> [Task] Please print only the top portion of the entries below, ending with the line that contains "KEYS1 pin K1: D0 -> D3", exactly as written.
(Provided entries Opens)
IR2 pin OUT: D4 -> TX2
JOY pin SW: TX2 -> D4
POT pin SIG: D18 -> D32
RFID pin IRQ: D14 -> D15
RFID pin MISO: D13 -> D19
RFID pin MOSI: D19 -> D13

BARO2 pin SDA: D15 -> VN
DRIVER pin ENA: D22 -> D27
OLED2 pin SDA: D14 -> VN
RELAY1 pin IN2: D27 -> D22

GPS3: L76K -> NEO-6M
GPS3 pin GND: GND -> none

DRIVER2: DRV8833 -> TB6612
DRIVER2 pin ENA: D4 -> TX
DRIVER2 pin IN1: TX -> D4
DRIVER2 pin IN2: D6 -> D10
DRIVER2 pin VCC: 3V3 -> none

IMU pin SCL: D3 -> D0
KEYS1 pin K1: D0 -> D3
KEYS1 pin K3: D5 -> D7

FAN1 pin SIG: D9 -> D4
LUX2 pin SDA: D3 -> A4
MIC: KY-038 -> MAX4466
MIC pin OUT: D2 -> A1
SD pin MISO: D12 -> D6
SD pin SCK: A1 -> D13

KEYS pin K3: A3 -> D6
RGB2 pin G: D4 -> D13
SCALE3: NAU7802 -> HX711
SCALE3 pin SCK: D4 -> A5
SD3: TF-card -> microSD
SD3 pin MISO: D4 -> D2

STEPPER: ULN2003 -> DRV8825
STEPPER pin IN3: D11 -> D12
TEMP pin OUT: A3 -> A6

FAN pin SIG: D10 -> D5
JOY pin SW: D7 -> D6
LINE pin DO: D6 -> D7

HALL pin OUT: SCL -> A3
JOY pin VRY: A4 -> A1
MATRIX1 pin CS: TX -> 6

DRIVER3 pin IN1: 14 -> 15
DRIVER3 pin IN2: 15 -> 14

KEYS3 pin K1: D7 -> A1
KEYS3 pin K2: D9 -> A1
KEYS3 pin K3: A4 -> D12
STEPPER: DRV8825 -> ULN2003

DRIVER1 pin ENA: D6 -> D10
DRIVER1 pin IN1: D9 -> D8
(Provided entries Closes)
> [Exercise output]
IR2 pin OUT: D4 -> TX2
JOY pin SW: TX2 -> D4
POT pin SIG: D18 -> D32
RFID pin IRQ: D14 -> D15
RFID pin MISO: D13 -> D19
RFID pin MOSI: D19 -> D13

BARO2 pin SDA: D15 -> VN
DRIVER pin ENA: D22 -> D27
OLED2 pin SDA: D14 -> VN
RELAY1 pin IN2: D27 -> D22

GPS3: L76K -> NEO-6M
GPS3 pin GND: GND -> none

DRIVER2: DRV8833 -> TB6612
DRIVER2 pin ENA: D4 -> TX
DRIVER2 pin IN1: TX -> D4
DRIVER2 pin IN2: D6 -> D10
DRIVER2 pin VCC: 3V3 -> none

IMU pin SCL: D3 -> D0
KEYS1 pin K1: D0 -> D3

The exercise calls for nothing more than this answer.